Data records
----------
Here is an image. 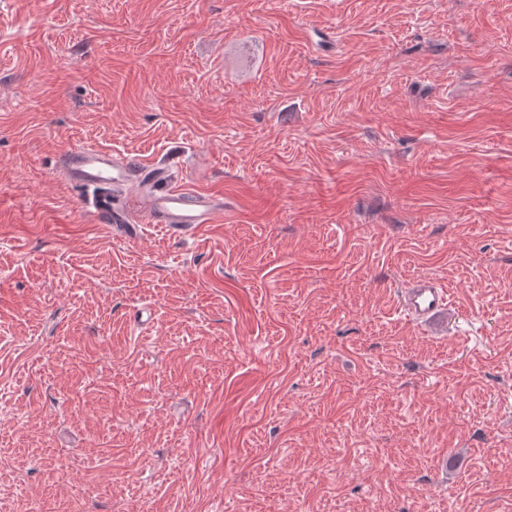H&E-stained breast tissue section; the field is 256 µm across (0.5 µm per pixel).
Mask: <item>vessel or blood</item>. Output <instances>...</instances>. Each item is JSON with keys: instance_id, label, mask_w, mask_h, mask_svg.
<instances>
[{"instance_id": "1", "label": "vessel or blood", "mask_w": 512, "mask_h": 512, "mask_svg": "<svg viewBox=\"0 0 512 512\" xmlns=\"http://www.w3.org/2000/svg\"><path fill=\"white\" fill-rule=\"evenodd\" d=\"M145 166L111 151L83 145L61 155V174L73 186L83 188L100 223L161 224L169 231L195 232L215 223L222 210L212 196L174 185L163 173H156L146 197H128L125 203L112 200V189L139 177ZM450 303V294L435 279L417 277L403 289L400 307L408 319L425 323Z\"/></svg>"}]
</instances>
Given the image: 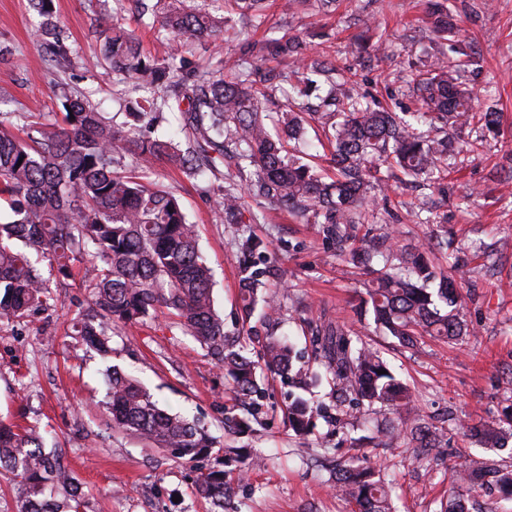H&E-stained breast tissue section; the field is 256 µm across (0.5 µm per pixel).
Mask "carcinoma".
Segmentation results:
<instances>
[{
    "mask_svg": "<svg viewBox=\"0 0 512 512\" xmlns=\"http://www.w3.org/2000/svg\"><path fill=\"white\" fill-rule=\"evenodd\" d=\"M42 21L31 37L52 46L54 62L69 59V48L56 33L53 0H31ZM266 0H224V14L213 15L195 0H155L152 16L171 39L209 42L239 40L235 17L262 23ZM429 28L446 42L457 25L447 0H432ZM104 35L100 59L114 80L139 93L126 121L106 117L86 97L63 93L62 122L41 121L32 107L18 119L0 113V201L13 220L0 224V318L22 319L51 306V285H62L72 270H85L81 287L87 306L72 320L71 335L101 357L112 355V330L140 323L163 309L180 332L207 351L224 370L247 412L237 425L250 427L262 411L265 388L250 356L254 341L251 318L266 308L263 324H279L282 303L259 295L264 271L256 259L268 242L250 232L236 241L240 258L238 328L226 330L215 310L212 272L199 247L196 225L189 222L178 198L152 178L156 162L167 160L192 179L225 182L216 199L226 224H256L259 215L245 200L262 199L272 210H284L307 224H318L336 258L351 260L373 275L361 315L375 329L401 345L432 336L457 344L466 335L463 304L454 278L416 246H400L393 226L385 223L389 197L375 199L376 186L422 180L441 192L451 172L452 142L448 131L470 130L474 137L459 143L462 152L483 145L485 132L497 130L500 113L478 111L475 92L463 79L471 55L451 45L458 57L441 50L407 84L415 109L401 114L381 106L368 92L348 86L336 66L312 52L307 40L291 34L247 46L249 57L224 68V60L192 66L171 56L158 62L145 56L133 33L109 15L98 18ZM384 63L392 53L388 34L366 46ZM291 62L282 92L291 101L322 92L311 112L279 113L282 133L270 129L266 102L276 92L266 70L267 57ZM178 113L184 140L174 141L141 131L156 128L165 113ZM321 133L332 150L336 173H319L305 158L306 127ZM47 262L49 277L37 264ZM316 358L336 383V414L314 407L303 393L322 375L300 363L297 352L277 334L264 336L261 358L268 370L285 378L300 393L288 404V430L310 435L319 418L337 424L365 405H380L395 416L371 436L350 448H419L429 454L439 447L410 386L398 378L381 353L358 332L332 319L310 325ZM102 401L110 429L141 441L147 448L172 452L194 461L211 454L220 442L194 420L158 406L137 379L106 370ZM458 429L474 432L485 448L512 438V412L494 424ZM253 455L231 475L222 469L202 472L196 492L213 512H228L234 487L259 465ZM0 473L21 493L19 512H82V490L75 474L35 426L0 421ZM493 484L512 495V463L474 460L453 475L451 492ZM334 490L351 512H394V484L377 466L352 456L336 466Z\"/></svg>",
    "mask_w": 512,
    "mask_h": 512,
    "instance_id": "1",
    "label": "carcinoma"
}]
</instances>
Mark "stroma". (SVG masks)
I'll use <instances>...</instances> for the list:
<instances>
[{"instance_id": "obj_1", "label": "stroma", "mask_w": 512, "mask_h": 512, "mask_svg": "<svg viewBox=\"0 0 512 512\" xmlns=\"http://www.w3.org/2000/svg\"><path fill=\"white\" fill-rule=\"evenodd\" d=\"M459 15L460 41L480 56L482 80L476 81L478 107L496 105L501 114L498 136L488 137L479 151L458 156L446 194L427 196L421 218L412 205L419 192L397 194L392 224L401 243L436 249L438 241L453 240L438 251L440 268H454L464 293V314L471 332L459 345L425 337L416 346H399L376 334L361 321L358 307L370 278L338 261L320 232L307 224L265 209L262 223L251 232L265 238L269 252L264 265L277 269L265 278L267 292H287L280 332L289 334L303 364L317 367L314 348L303 331L307 322L332 318L361 331L413 388L428 421L450 445L440 459L411 463L412 449L389 454L379 448L362 454L381 466L395 483L397 512H438L447 498L448 472L482 455V448L455 421L472 424L496 421L512 406V183L501 168L512 153V0H452ZM54 12L70 60L56 66L47 45L31 40L39 17L29 0H0V110L24 112L40 105L43 120H61L58 84L86 95L99 111L123 121L126 98L114 92L109 72L94 68L103 39L97 19L110 14L139 38L144 53L165 60L172 49L157 28L137 22L132 0H54ZM428 0H340L336 13L282 18L268 9L263 25L242 29V43H187L188 59L240 58L243 42L264 41L270 27L301 31L309 24L329 33L318 44L342 72L359 75L363 90L391 108L410 105L392 66L376 67L357 50L366 27L389 34L395 60L418 68L428 60ZM158 179L180 200L198 227L202 250L213 271L215 308L225 324L237 317L239 260L235 227L225 223L215 203L216 183L186 179L179 170L161 164ZM56 305L24 320L0 319V419L33 423L60 442L65 460L82 483L86 512H210L194 491L201 471H234L237 463L223 454L189 462L170 452L144 447L126 434L110 430L97 403L106 392L105 370L114 364L143 382L160 407L199 420L225 447L248 448L264 464L250 472L237 489L238 512H348L331 485L324 449L338 440L363 435L385 421L386 410L372 407L338 429L319 422L307 439H297L284 422L292 388L276 374H266L269 397L252 431L235 434L226 425L240 416L233 392L198 344L173 327L164 314L144 323L117 328L110 360L86 350L70 334L71 320L85 301L77 286L53 289Z\"/></svg>"}]
</instances>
----------
> _Challenge_
For each line above that contains the word "stroma", copy that line.

> _Result for this task_
Mark "stroma". (SVG masks)
[{"instance_id": "obj_1", "label": "stroma", "mask_w": 512, "mask_h": 512, "mask_svg": "<svg viewBox=\"0 0 512 512\" xmlns=\"http://www.w3.org/2000/svg\"><path fill=\"white\" fill-rule=\"evenodd\" d=\"M459 15L460 41L480 56L482 80L476 81L478 107L496 105L501 114L498 136L488 137L479 151L458 156L446 194L427 196L421 218L412 205L419 192L397 194L392 224L401 243L436 249L438 241L453 240L438 251L440 268H454L464 293V314L471 332L459 345L425 337L416 346H399L376 334L361 321L358 307L370 278L338 261L320 232L307 224L265 209L262 223L251 232L265 238L269 252L264 265L277 269L265 278L267 292H287L280 332L289 334L303 364L317 367L314 348L303 331L307 322L332 318L361 331L413 388L428 421L450 445L440 459L411 463L412 449L389 454L379 448L362 454L381 466L395 483L397 512H438L447 498L448 472L482 455V448L455 421L472 424L496 421L512 406V183L501 168L512 153V0H452ZM54 12L70 60L56 66L47 45L31 40L39 17L29 0H0V110L24 112L40 105L43 120H61L58 84L86 95L99 111L123 121L126 98L114 92L109 72L94 68L103 39L97 19L110 14L139 38L144 53L165 60L172 49L157 28L137 22L132 0H54ZM428 0H340L336 13L282 18L268 9L263 25L242 29V43H187L188 59L240 58L243 42L264 41L270 27L301 31L309 24L329 33L318 44L342 72L359 75L363 90L391 108L410 105L392 66L376 67L357 50L366 27L389 34L395 60L418 68L428 60ZM158 179L180 200L198 227L202 250L213 271L215 308L225 324L237 317L239 260L235 227L225 223L215 203L216 183L186 179L179 170L161 164ZM56 305L24 320L0 319V419L33 423L60 442L65 460L82 483L86 512H210L194 491L201 471H234L237 463L223 454L189 462L170 452L144 447L126 434L110 430L97 403L106 392L105 370L114 364L143 382L160 407L199 420L225 447L248 448L264 464L250 472L237 489L238 512H348L331 485L324 449L338 440L363 435L385 421L386 410L372 407L338 429L319 422L307 439H297L284 422L292 388L276 374H266L269 397L252 431L235 434L226 425L240 416L233 392L198 344L173 327L164 314L144 323L117 328L110 360L86 350L70 334L71 320L85 301L77 286L53 289Z\"/></svg>"}]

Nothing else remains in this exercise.